Repeat the data exactly, with every line included.

........

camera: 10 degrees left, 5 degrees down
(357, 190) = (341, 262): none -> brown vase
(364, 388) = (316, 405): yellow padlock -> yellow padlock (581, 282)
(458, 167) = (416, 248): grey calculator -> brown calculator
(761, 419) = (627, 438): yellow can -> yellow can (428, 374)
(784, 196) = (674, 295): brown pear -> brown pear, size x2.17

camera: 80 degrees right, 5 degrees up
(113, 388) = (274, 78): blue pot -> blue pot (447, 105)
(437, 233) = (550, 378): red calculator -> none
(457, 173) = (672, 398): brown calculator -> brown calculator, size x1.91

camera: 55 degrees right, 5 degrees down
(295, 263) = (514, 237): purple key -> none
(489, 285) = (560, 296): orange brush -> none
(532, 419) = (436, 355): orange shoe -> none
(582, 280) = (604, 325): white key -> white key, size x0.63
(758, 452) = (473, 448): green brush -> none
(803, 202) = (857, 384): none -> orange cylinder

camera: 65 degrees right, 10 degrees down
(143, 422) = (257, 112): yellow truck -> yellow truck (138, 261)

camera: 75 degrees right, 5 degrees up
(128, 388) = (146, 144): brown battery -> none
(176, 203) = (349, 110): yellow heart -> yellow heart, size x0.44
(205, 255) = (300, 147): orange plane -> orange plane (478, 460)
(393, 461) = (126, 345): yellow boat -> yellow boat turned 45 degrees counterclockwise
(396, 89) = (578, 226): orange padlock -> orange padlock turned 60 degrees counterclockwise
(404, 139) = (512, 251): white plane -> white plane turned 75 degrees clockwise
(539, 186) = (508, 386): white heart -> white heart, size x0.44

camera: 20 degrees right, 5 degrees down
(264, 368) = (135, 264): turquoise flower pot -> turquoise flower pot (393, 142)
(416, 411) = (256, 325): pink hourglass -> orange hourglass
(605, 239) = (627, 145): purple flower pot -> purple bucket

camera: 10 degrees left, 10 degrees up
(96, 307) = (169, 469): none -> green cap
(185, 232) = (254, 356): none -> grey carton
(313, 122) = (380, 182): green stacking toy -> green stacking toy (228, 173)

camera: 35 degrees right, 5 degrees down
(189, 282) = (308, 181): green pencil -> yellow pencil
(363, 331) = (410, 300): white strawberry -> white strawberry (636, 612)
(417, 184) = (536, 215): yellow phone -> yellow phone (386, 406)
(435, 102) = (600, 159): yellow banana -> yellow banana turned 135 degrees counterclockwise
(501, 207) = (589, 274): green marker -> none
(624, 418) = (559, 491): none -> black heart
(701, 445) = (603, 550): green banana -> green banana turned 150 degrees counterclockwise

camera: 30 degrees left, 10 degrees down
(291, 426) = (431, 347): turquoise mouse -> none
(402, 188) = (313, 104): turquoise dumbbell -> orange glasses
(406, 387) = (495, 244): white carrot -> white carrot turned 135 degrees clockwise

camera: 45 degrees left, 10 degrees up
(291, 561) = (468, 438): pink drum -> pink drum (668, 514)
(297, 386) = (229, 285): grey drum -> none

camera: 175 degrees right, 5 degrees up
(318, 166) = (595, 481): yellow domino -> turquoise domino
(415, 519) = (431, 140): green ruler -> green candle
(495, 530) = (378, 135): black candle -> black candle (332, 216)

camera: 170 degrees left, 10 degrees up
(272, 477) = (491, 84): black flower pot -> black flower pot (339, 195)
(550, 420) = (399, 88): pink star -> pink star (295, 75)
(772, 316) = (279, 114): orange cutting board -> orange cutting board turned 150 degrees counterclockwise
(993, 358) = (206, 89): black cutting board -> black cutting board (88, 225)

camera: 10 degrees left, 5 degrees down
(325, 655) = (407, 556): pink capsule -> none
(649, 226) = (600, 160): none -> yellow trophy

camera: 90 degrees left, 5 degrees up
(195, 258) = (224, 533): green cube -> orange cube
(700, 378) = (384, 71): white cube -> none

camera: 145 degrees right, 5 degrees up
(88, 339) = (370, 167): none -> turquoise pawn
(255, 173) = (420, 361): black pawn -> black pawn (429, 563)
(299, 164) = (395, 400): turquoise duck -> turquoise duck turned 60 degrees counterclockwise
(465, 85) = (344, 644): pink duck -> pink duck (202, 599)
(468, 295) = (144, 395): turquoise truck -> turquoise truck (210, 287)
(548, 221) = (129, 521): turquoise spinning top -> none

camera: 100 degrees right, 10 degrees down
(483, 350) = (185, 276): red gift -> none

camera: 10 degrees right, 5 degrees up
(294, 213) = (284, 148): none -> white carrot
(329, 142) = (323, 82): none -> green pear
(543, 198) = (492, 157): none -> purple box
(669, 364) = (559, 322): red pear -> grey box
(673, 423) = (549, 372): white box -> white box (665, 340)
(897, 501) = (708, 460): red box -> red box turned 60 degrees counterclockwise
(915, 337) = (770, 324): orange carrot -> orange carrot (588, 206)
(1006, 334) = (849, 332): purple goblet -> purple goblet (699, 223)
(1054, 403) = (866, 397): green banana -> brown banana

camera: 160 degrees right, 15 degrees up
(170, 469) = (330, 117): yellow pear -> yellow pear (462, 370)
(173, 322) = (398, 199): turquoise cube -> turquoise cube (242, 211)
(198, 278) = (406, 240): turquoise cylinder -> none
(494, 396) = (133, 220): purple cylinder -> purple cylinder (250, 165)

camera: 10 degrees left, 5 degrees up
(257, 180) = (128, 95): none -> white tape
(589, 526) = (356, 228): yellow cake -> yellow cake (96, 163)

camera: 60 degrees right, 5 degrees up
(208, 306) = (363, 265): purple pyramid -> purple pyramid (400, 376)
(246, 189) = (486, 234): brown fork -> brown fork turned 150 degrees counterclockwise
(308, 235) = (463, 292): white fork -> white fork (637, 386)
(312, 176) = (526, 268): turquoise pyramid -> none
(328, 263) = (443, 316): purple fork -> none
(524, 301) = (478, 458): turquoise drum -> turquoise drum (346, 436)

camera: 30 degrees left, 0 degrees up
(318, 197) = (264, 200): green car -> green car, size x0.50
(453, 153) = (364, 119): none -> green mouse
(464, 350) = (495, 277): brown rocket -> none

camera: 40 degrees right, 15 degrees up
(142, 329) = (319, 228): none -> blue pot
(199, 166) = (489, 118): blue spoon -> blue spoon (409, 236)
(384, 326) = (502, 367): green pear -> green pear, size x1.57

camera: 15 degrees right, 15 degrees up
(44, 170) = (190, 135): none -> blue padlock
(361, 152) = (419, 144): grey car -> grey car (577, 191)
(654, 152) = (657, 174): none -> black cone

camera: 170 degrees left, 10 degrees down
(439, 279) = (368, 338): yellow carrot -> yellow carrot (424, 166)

........

# Completed exercise:
camera: 10 degrees left, 5 degrees down
(357, 190) = (341, 262): none -> brown vase
(364, 388) = (316, 405): yellow padlock -> yellow padlock (581, 282)
(458, 167) = (416, 248): grey calculator -> brown calculator
(761, 419) = (627, 438): yellow can -> yellow can (428, 374)
(784, 196) = (674, 295): brown pear -> brown pear, size x2.17

camera: 80 degrees right, 5 degrees up
(113, 388) = (274, 78): blue pot -> blue pot (447, 105)
(437, 233) = (550, 378): red calculator -> none
(457, 173) = (672, 398): brown calculator -> brown calculator, size x1.91

camera: 55 degrees right, 5 degrees down
(295, 263) = (514, 237): purple key -> none
(489, 285) = (560, 296): orange brush -> none
(532, 419) = (436, 355): orange shoe -> none
(582, 280) = (604, 325): white key -> white key, size x0.63
(758, 452) = (473, 448): green brush -> none
(803, 202) = (857, 384): none -> orange cylinder

camera: 65 degrees right, 10 degrees down
(143, 422) = (257, 112): yellow truck -> yellow truck (138, 261)

camera: 75 degrees right, 5 degrees up
(128, 388) = (146, 144): brown battery -> none
(176, 203) = (349, 110): yellow heart -> yellow heart, size x0.44
(205, 255) = (300, 147): orange plane -> orange plane (478, 460)
(393, 461) = (126, 345): yellow boat -> yellow boat turned 45 degrees counterclockwise
(396, 89) = (578, 226): orange padlock -> orange padlock turned 60 degrees counterclockwise
(404, 139) = (512, 251): white plane -> white plane turned 75 degrees clockwise
(539, 186) = (508, 386): white heart -> white heart, size x0.44

camera: 20 degrees right, 5 degrees down
(264, 368) = (135, 264): turquoise flower pot -> turquoise flower pot (393, 142)
(416, 411) = (256, 325): pink hourglass -> orange hourglass
(605, 239) = (627, 145): purple flower pot -> purple bucket

camera: 10 degrees left, 10 degrees up
(96, 307) = (169, 469): none -> green cap
(185, 232) = (254, 356): none -> grey carton
(313, 122) = (380, 182): green stacking toy -> green stacking toy (228, 173)

camera: 35 degrees right, 5 degrees down
(189, 282) = (308, 181): green pencil -> yellow pencil
(363, 331) = (410, 300): white strawberry -> white strawberry (636, 612)
(417, 184) = (536, 215): yellow phone -> yellow phone (386, 406)
(435, 102) = (600, 159): yellow banana -> yellow banana turned 135 degrees counterclockwise
(501, 207) = (589, 274): green marker -> none
(624, 418) = (559, 491): none -> black heart
(701, 445) = (603, 550): green banana -> green banana turned 150 degrees counterclockwise

camera: 30 degrees left, 10 degrees down
(291, 426) = (431, 347): turquoise mouse -> none
(402, 188) = (313, 104): turquoise dumbbell -> orange glasses
(406, 387) = (495, 244): white carrot -> white carrot turned 135 degrees clockwise

camera: 45 degrees left, 10 degrees up
(291, 561) = (468, 438): pink drum -> pink drum (668, 514)
(297, 386) = (229, 285): grey drum -> none

camera: 175 degrees right, 5 degrees up
(318, 166) = (595, 481): yellow domino -> turquoise domino
(415, 519) = (431, 140): green ruler -> green candle
(495, 530) = (378, 135): black candle -> black candle (332, 216)

camera: 170 degrees left, 10 degrees up
(272, 477) = (491, 84): black flower pot -> black flower pot (339, 195)
(550, 420) = (399, 88): pink star -> pink star (295, 75)
(772, 316) = (279, 114): orange cutting board -> orange cutting board turned 150 degrees counterclockwise
(993, 358) = (206, 89): black cutting board -> black cutting board (88, 225)

camera: 10 degrees left, 5 degrees down
(325, 655) = (407, 556): pink capsule -> none
(649, 226) = (600, 160): none -> yellow trophy

camera: 90 degrees left, 5 degrees up
(195, 258) = (224, 533): green cube -> orange cube
(700, 378) = (384, 71): white cube -> none

camera: 145 degrees right, 5 degrees up
(88, 339) = (370, 167): none -> turquoise pawn
(255, 173) = (420, 361): black pawn -> black pawn (429, 563)
(299, 164) = (395, 400): turquoise duck -> turquoise duck turned 60 degrees counterclockwise
(465, 85) = (344, 644): pink duck -> pink duck (202, 599)
(468, 295) = (144, 395): turquoise truck -> turquoise truck (210, 287)
(548, 221) = (129, 521): turquoise spinning top -> none

camera: 100 degrees right, 10 degrees down
(483, 350) = (185, 276): red gift -> none

camera: 10 degrees right, 5 degrees up
(294, 213) = (284, 148): none -> white carrot
(329, 142) = (323, 82): none -> green pear
(543, 198) = (492, 157): none -> purple box
(669, 364) = (559, 322): red pear -> grey box
(673, 423) = (549, 372): white box -> white box (665, 340)
(897, 501) = (708, 460): red box -> red box turned 60 degrees counterclockwise
(915, 337) = (770, 324): orange carrot -> orange carrot (588, 206)
(1006, 334) = (849, 332): purple goblet -> purple goblet (699, 223)
(1054, 403) = (866, 397): green banana -> brown banana

camera: 160 degrees right, 15 degrees up
(170, 469) = (330, 117): yellow pear -> yellow pear (462, 370)
(173, 322) = (398, 199): turquoise cube -> turquoise cube (242, 211)
(198, 278) = (406, 240): turquoise cylinder -> none
(494, 396) = (133, 220): purple cylinder -> purple cylinder (250, 165)

camera: 10 degrees left, 5 degrees up
(257, 180) = (128, 95): none -> white tape
(589, 526) = (356, 228): yellow cake -> yellow cake (96, 163)

camera: 60 degrees right, 5 degrees up
(208, 306) = (363, 265): purple pyramid -> purple pyramid (400, 376)
(246, 189) = (486, 234): brown fork -> brown fork turned 150 degrees counterclockwise
(308, 235) = (463, 292): white fork -> white fork (637, 386)
(312, 176) = (526, 268): turquoise pyramid -> none
(328, 263) = (443, 316): purple fork -> none
(524, 301) = (478, 458): turquoise drum -> turquoise drum (346, 436)

camera: 30 degrees left, 0 degrees up
(318, 197) = (264, 200): green car -> green car, size x0.50
(453, 153) = (364, 119): none -> green mouse
(464, 350) = (495, 277): brown rocket -> none

camera: 40 degrees right, 15 degrees up
(142, 329) = (319, 228): none -> blue pot
(199, 166) = (489, 118): blue spoon -> blue spoon (409, 236)
(384, 326) = (502, 367): green pear -> green pear, size x1.57

camera: 15 degrees right, 15 degrees up
(44, 170) = (190, 135): none -> blue padlock
(361, 152) = (419, 144): grey car -> grey car (577, 191)
(654, 152) = (657, 174): none -> black cone

camera: 170 degrees left, 10 degrees down
(439, 279) = (368, 338): yellow carrot -> yellow carrot (424, 166)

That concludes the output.